_WHAT TO WORK ON:_
Set every record down again exactly. Do not carry over the pictures.

━━ RECORD EXTRACTS ━━

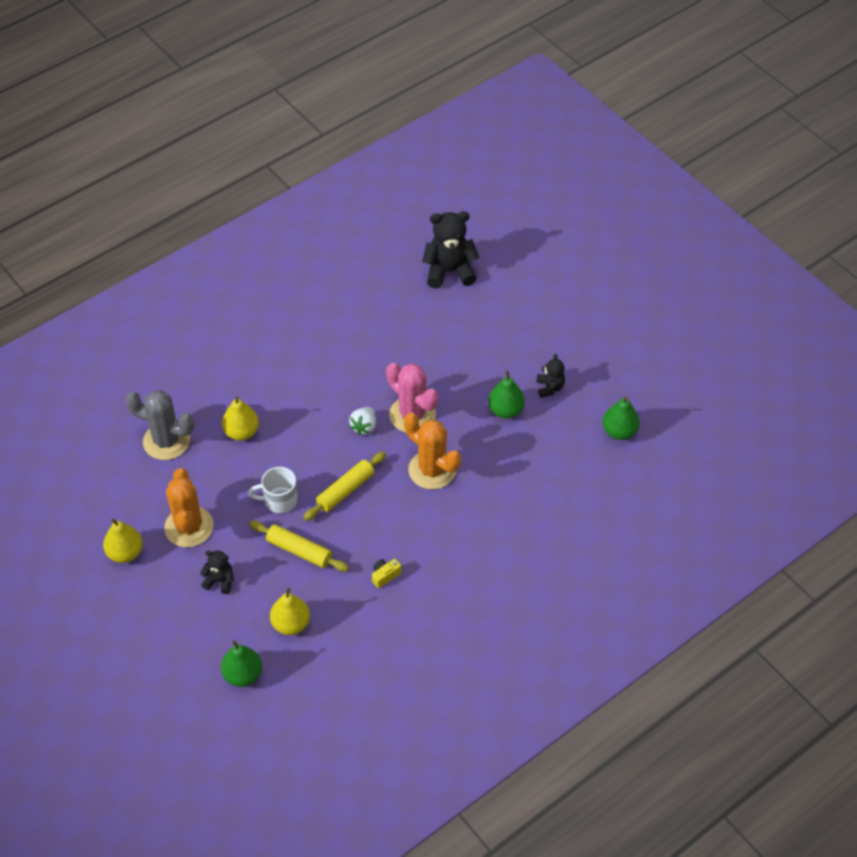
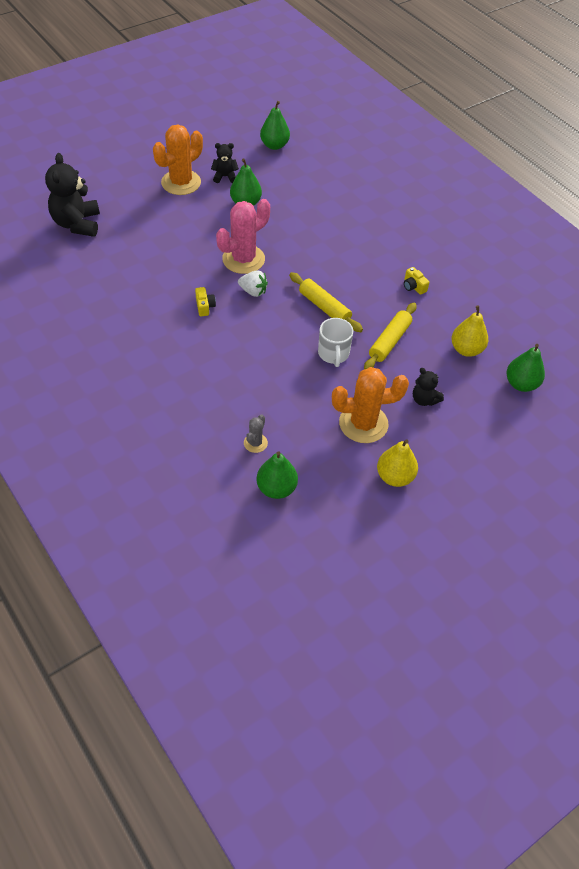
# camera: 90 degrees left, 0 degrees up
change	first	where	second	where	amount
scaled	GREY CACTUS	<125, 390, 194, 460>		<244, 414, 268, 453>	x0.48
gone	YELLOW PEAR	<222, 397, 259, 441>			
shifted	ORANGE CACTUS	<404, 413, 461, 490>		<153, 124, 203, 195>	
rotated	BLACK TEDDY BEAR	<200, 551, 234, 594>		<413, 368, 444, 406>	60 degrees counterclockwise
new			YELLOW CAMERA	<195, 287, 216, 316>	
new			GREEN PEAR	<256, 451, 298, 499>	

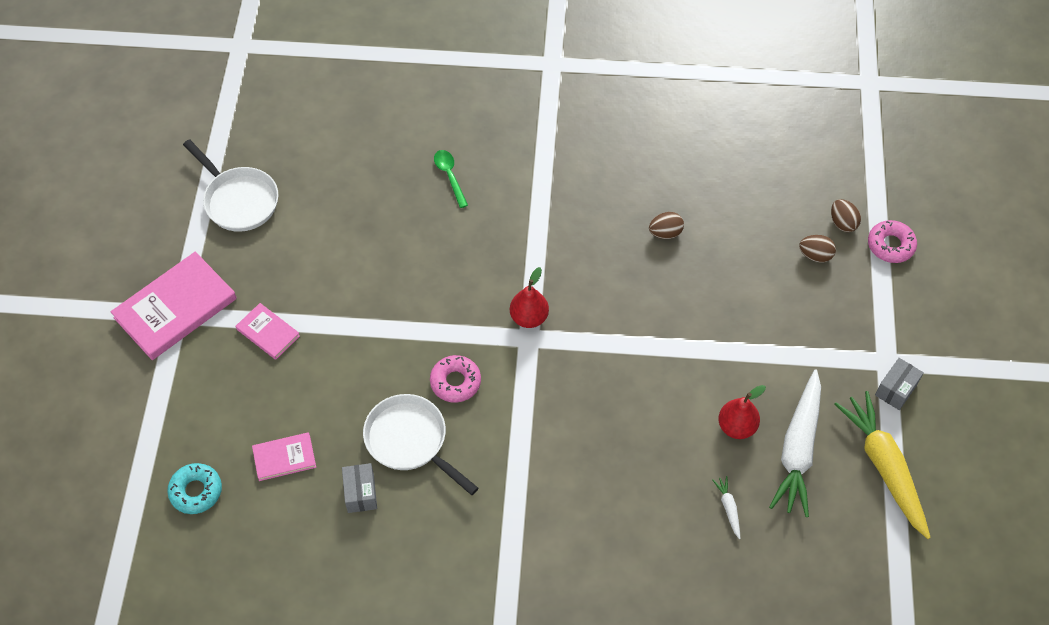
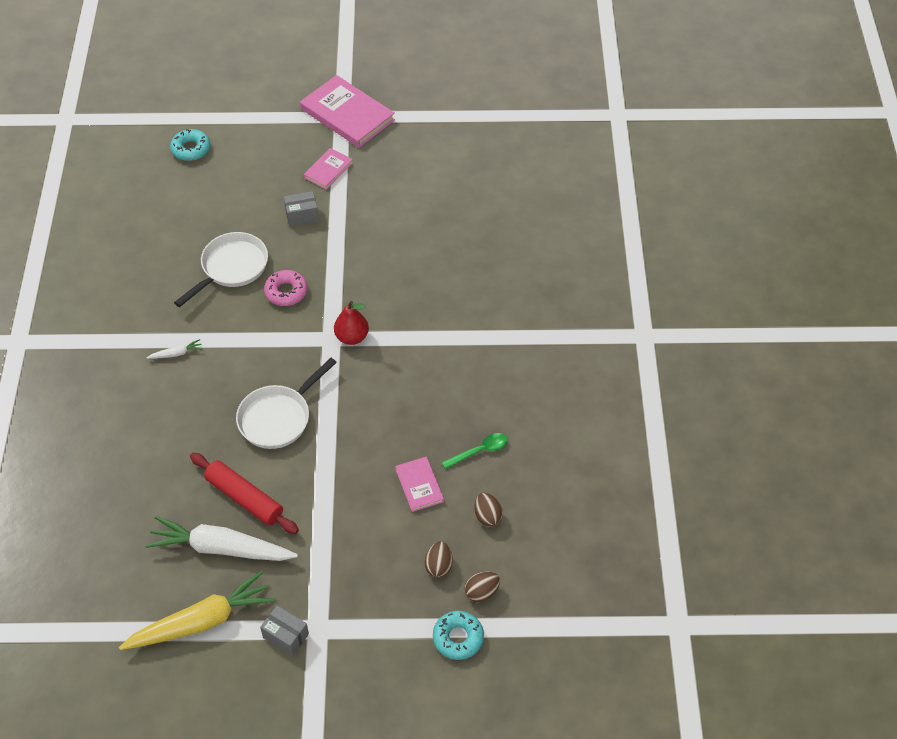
# camera: 85 degrees right, 5 degrees down
change	first	where	second	where	amount
shifted	WHITE PAN	<183, 139, 278, 232>		<236, 358, 337, 449>	
shifted	GREEN SPOON	<434, 150, 468, 208>		<442, 433, 508, 469>	
shifted	BROWN EGG	<649, 212, 684, 239>		<474, 493, 503, 527>	
repainted	PINK DONUT	<868, 220, 917, 263>	TURQUOISE DONUT	<433, 611, 484, 660>	
swapped	RED PEAR	<718, 385, 766, 439>	RED ROLLING PIN	<190, 453, 299, 534>	
shifted	PINK BOOK	<252, 432, 316, 481>		<395, 457, 444, 512>	
shifted	GREY BOX	<342, 463, 377, 513>		<284, 191, 319, 226>	
shifted	WHITE CARROT	<712, 476, 740, 539>		<147, 339, 203, 359>	

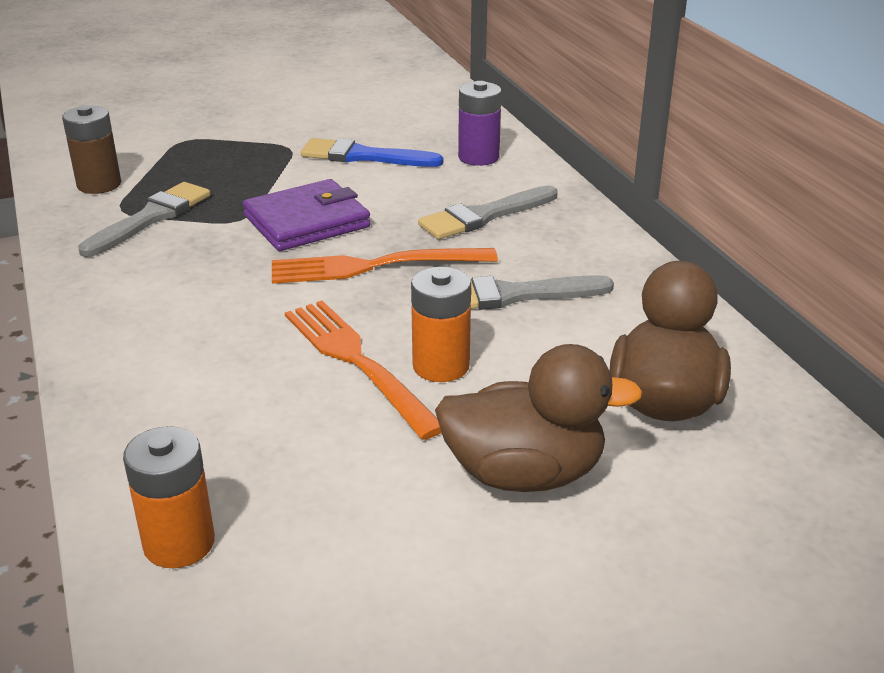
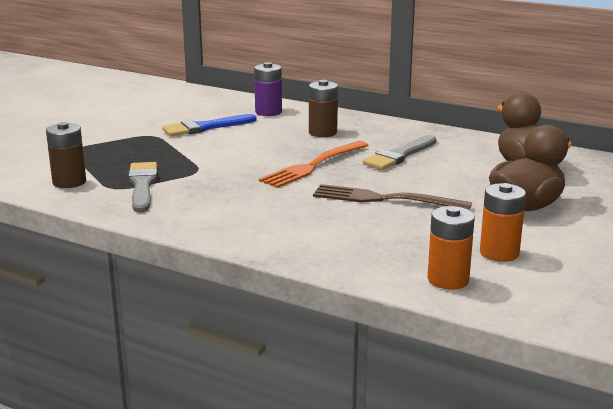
# camera: 40 degrees left, 10 degrees down
change	first	where	second	where	amount
gone	PURPLE WALLET	<243, 179, 371, 251>			
swapped	GREY BRUSH	<418, 186, 558, 239>	BROWN BATTERY	<309, 80, 338, 137>	
shifted	ORANGE BATTERY	<411, 267, 471, 382>		<480, 183, 526, 262>	
repainted	ORANGE FORK	<285, 301, 442, 440>	BROWN FORK	<313, 184, 472, 210>	

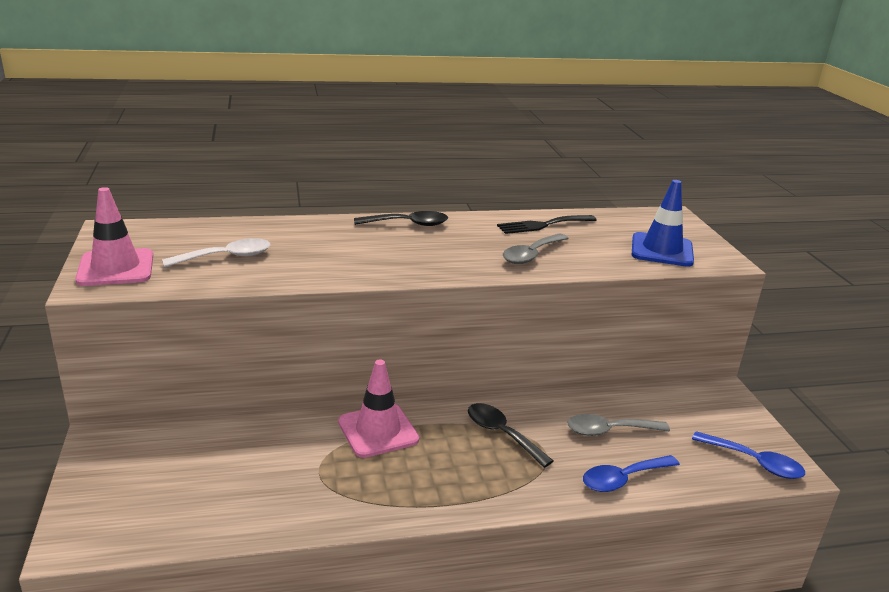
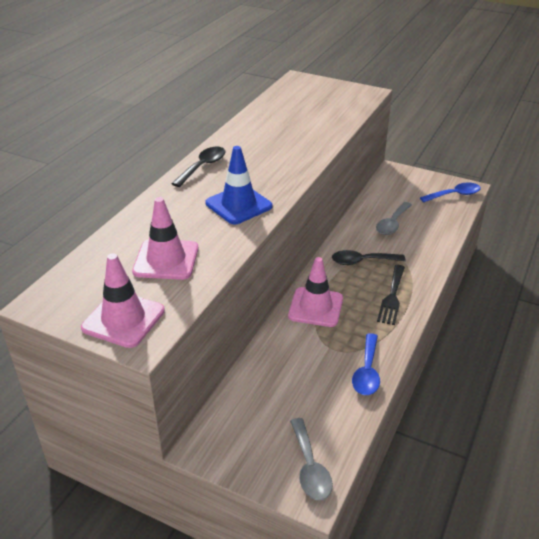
# camera: 50 degrees left, 10 degrees up
change	first	where	second	where	amount
shifted	BLUE TRAFFIC CONE	<632, 180, 694, 267>		<205, 146, 273, 224>	
shifted	BLACK FORK	<497, 215, 597, 234>		<377, 265, 405, 325>	
shifted	GREY SPOON	<503, 234, 569, 264>		<290, 418, 333, 500>	
swapped	WHITE SPOON	<162, 238, 271, 267>	PINK TRAFFIC CONE	<132, 197, 199, 280>	
shifted	BLUE SPOON	<583, 455, 680, 492>		<352, 333, 380, 395>	

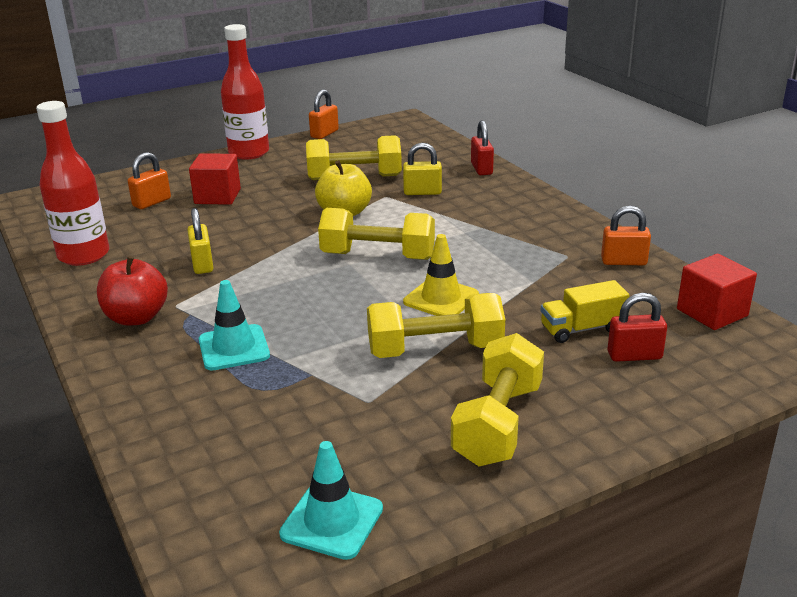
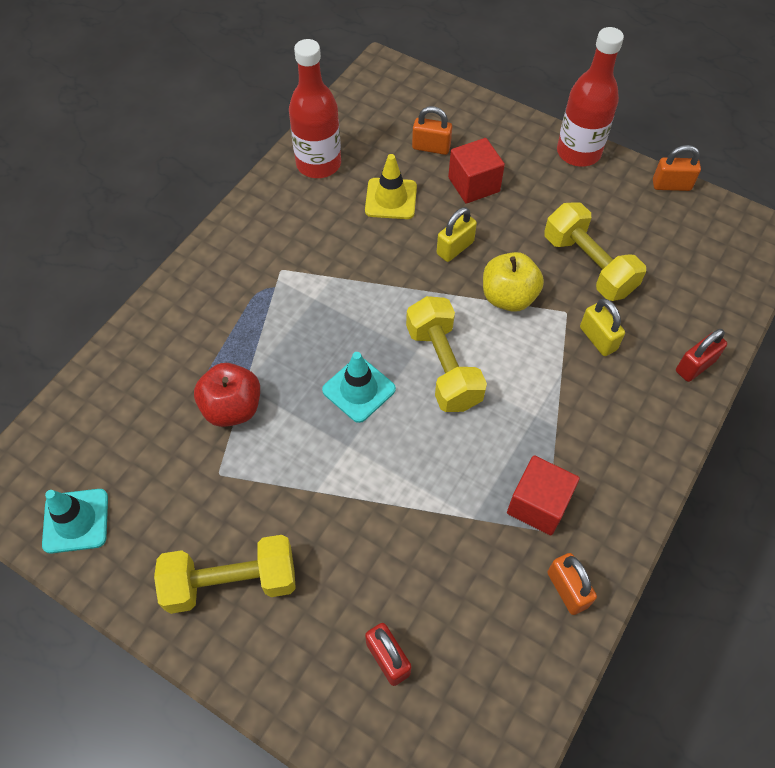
# camera: 60 degrees right, 30 degrees up
change	first	where	second	where	amount
shifted	YELLOW PADLOCK	<187, 208, 214, 274>		<437, 207, 477, 262>	
shifted	YELLOW TRAFFIC CONE	<403, 234, 479, 316>		<365, 154, 417, 219>	
shifted	RED CUBE	<677, 254, 757, 330>		<507, 455, 580, 535>	
shifted	RED APPLE	<97, 256, 168, 325>		<194, 363, 260, 427>	
shifted	TURQUOISE TRAFFIC CONE	<199, 280, 270, 370>		<322, 352, 396, 423>	
gone	YELLOW TRUCK	<540, 280, 629, 343>			
gone	YELLOW DUMBBELL	<367, 293, 505, 358>			

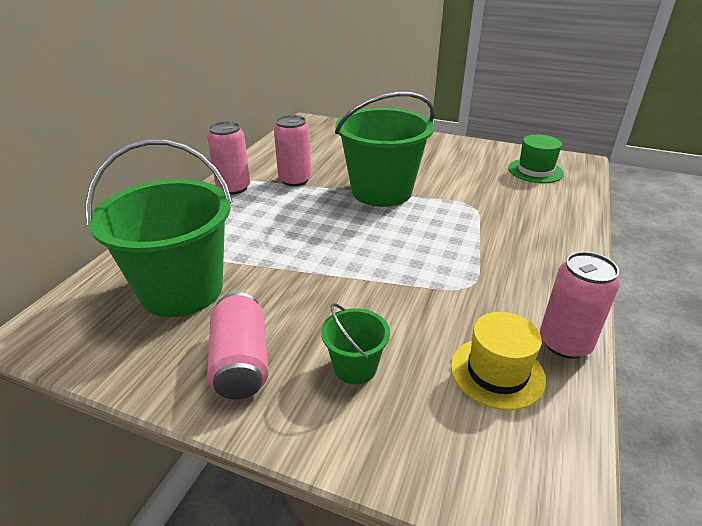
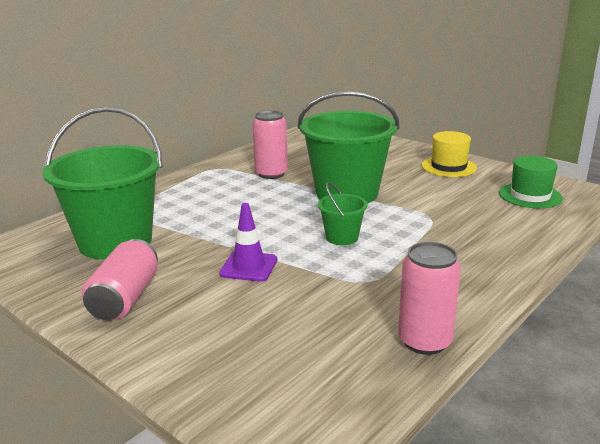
# camera: 20 degrees right, 10 degrees down
change	first	where	second	where	amount
gone	PINK CAN	<207, 121, 250, 195>			
shifted	GREEN BUCKET	<321, 303, 390, 384>		<318, 182, 368, 245>	
shifted	YELLOW HAT	<451, 312, 546, 410>		<422, 131, 477, 177>	
new			PURPLE TRAFFIC CONE	<219, 203, 277, 282>	

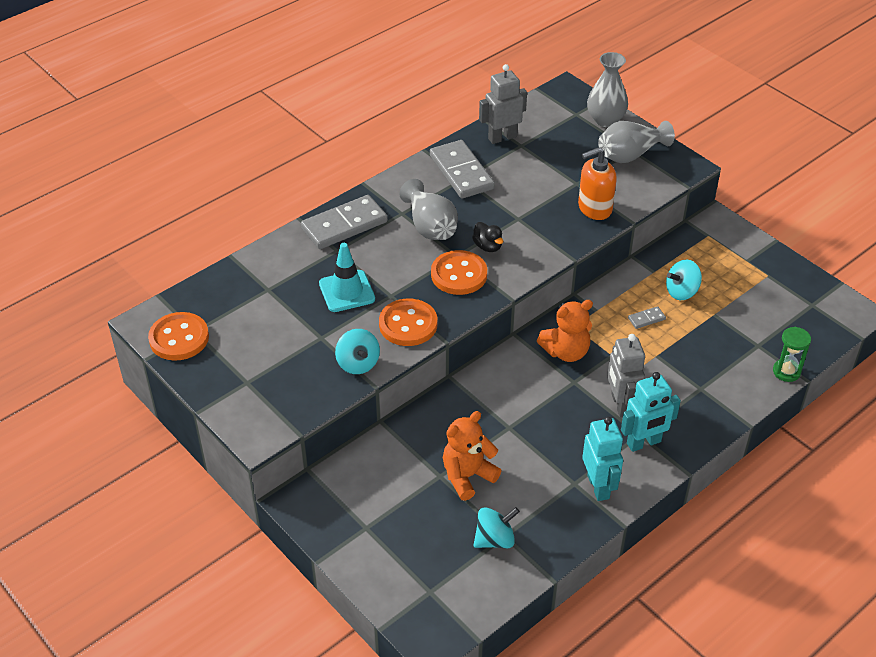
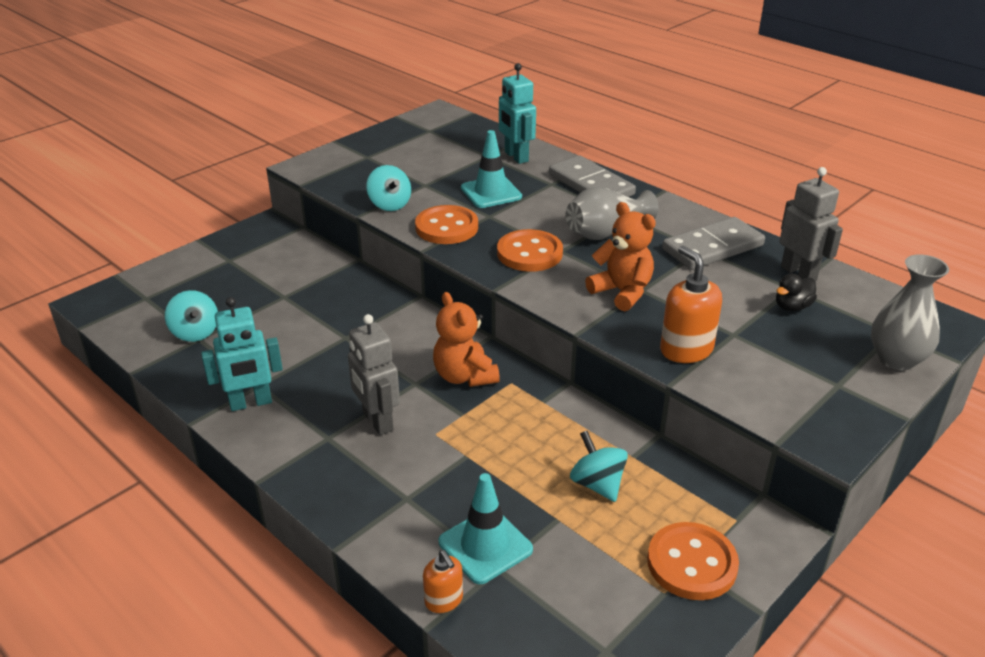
# camera: 85 degrees right, 10 degrees down
change	first	where	second	where	amount
gone	GREY VASE	<598, 121, 675, 163>			
shifted	BLACK DUCK	<472, 222, 503, 252>		<776, 273, 817, 311>	
gone	GREY DOMINO	<628, 306, 666, 329>			
shifted	ORANGE BUTTON	<148, 312, 209, 361>		<647, 522, 739, 600>	
swapped	GREEN HOURGLASS	<773, 327, 811, 382>	ORANGE SOAP DISPENSER	<423, 550, 463, 613>	
rotated	TURQUOISE SPINNING TOP	<335, 329, 380, 374>		<366, 165, 411, 211>	90 degrees counterclockwise
rotated	GREY ROBOT	<607, 334, 645, 418>		<348, 314, 400, 435>	105 degrees counterclockwise
shifted	TURQUOISE ROBOT	<621, 372, 681, 452>		<499, 63, 536, 164>	
shifted	ORANGE TEDDY BEAR	<443, 411, 501, 501>		<585, 202, 656, 311>	
new			TURQUOISE TRAFFIC CONE	<439, 473, 533, 584>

━━━

_WRITTEN REPLY:_
# camera: 90 degrees left, 0 degrees up
change	first	where	second	where	amount
scaled	GREY CACTUS	<125, 390, 194, 460>		<244, 414, 268, 453>	x0.48
gone	YELLOW PEAR	<222, 397, 259, 441>			
shifted	ORANGE CACTUS	<404, 413, 461, 490>		<153, 124, 203, 195>	
rotated	BLACK TEDDY BEAR	<200, 551, 234, 594>		<413, 368, 444, 406>	60 degrees counterclockwise
new			YELLOW CAMERA	<195, 287, 216, 316>	
new			GREEN PEAR	<256, 451, 298, 499>	

# camera: 85 degrees right, 5 degrees down
change	first	where	second	where	amount
shifted	WHITE PAN	<183, 139, 278, 232>		<236, 358, 337, 449>	
shifted	GREEN SPOON	<434, 150, 468, 208>		<442, 433, 508, 469>	
shifted	BROWN EGG	<649, 212, 684, 239>		<474, 493, 503, 527>	
repainted	PINK DONUT	<868, 220, 917, 263>	TURQUOISE DONUT	<433, 611, 484, 660>	
swapped	RED PEAR	<718, 385, 766, 439>	RED ROLLING PIN	<190, 453, 299, 534>	
shifted	PINK BOOK	<252, 432, 316, 481>		<395, 457, 444, 512>	
shifted	GREY BOX	<342, 463, 377, 513>		<284, 191, 319, 226>	
shifted	WHITE CARROT	<712, 476, 740, 539>		<147, 339, 203, 359>	

# camera: 40 degrees left, 10 degrees down
change	first	where	second	where	amount
gone	PURPLE WALLET	<243, 179, 371, 251>			
swapped	GREY BRUSH	<418, 186, 558, 239>	BROWN BATTERY	<309, 80, 338, 137>	
shifted	ORANGE BATTERY	<411, 267, 471, 382>		<480, 183, 526, 262>	
repainted	ORANGE FORK	<285, 301, 442, 440>	BROWN FORK	<313, 184, 472, 210>	

# camera: 50 degrees left, 10 degrees up
change	first	where	second	where	amount
shifted	BLUE TRAFFIC CONE	<632, 180, 694, 267>		<205, 146, 273, 224>	
shifted	BLACK FORK	<497, 215, 597, 234>		<377, 265, 405, 325>	
shifted	GREY SPOON	<503, 234, 569, 264>		<290, 418, 333, 500>	
swapped	WHITE SPOON	<162, 238, 271, 267>	PINK TRAFFIC CONE	<132, 197, 199, 280>	
shifted	BLUE SPOON	<583, 455, 680, 492>		<352, 333, 380, 395>	

# camera: 60 degrees right, 30 degrees up
change	first	where	second	where	amount
shifted	YELLOW PADLOCK	<187, 208, 214, 274>		<437, 207, 477, 262>	
shifted	YELLOW TRAFFIC CONE	<403, 234, 479, 316>		<365, 154, 417, 219>	
shifted	RED CUBE	<677, 254, 757, 330>		<507, 455, 580, 535>	
shifted	RED APPLE	<97, 256, 168, 325>		<194, 363, 260, 427>	
shifted	TURQUOISE TRAFFIC CONE	<199, 280, 270, 370>		<322, 352, 396, 423>	
gone	YELLOW TRUCK	<540, 280, 629, 343>			
gone	YELLOW DUMBBELL	<367, 293, 505, 358>			

# camera: 20 degrees right, 10 degrees down
change	first	where	second	where	amount
gone	PINK CAN	<207, 121, 250, 195>			
shifted	GREEN BUCKET	<321, 303, 390, 384>		<318, 182, 368, 245>	
shifted	YELLOW HAT	<451, 312, 546, 410>		<422, 131, 477, 177>	
new			PURPLE TRAFFIC CONE	<219, 203, 277, 282>	

# camera: 85 degrees right, 10 degrees down
change	first	where	second	where	amount
gone	GREY VASE	<598, 121, 675, 163>			
shifted	BLACK DUCK	<472, 222, 503, 252>		<776, 273, 817, 311>	
gone	GREY DOMINO	<628, 306, 666, 329>			
shifted	ORANGE BUTTON	<148, 312, 209, 361>		<647, 522, 739, 600>	
swapped	GREEN HOURGLASS	<773, 327, 811, 382>	ORANGE SOAP DISPENSER	<423, 550, 463, 613>	
rotated	TURQUOISE SPINNING TOP	<335, 329, 380, 374>		<366, 165, 411, 211>	90 degrees counterclockwise
rotated	GREY ROBOT	<607, 334, 645, 418>		<348, 314, 400, 435>	105 degrees counterclockwise
shifted	TURQUOISE ROBOT	<621, 372, 681, 452>		<499, 63, 536, 164>	
shifted	ORANGE TEDDY BEAR	<443, 411, 501, 501>		<585, 202, 656, 311>	
new			TURQUOISE TRAFFIC CONE	<439, 473, 533, 584>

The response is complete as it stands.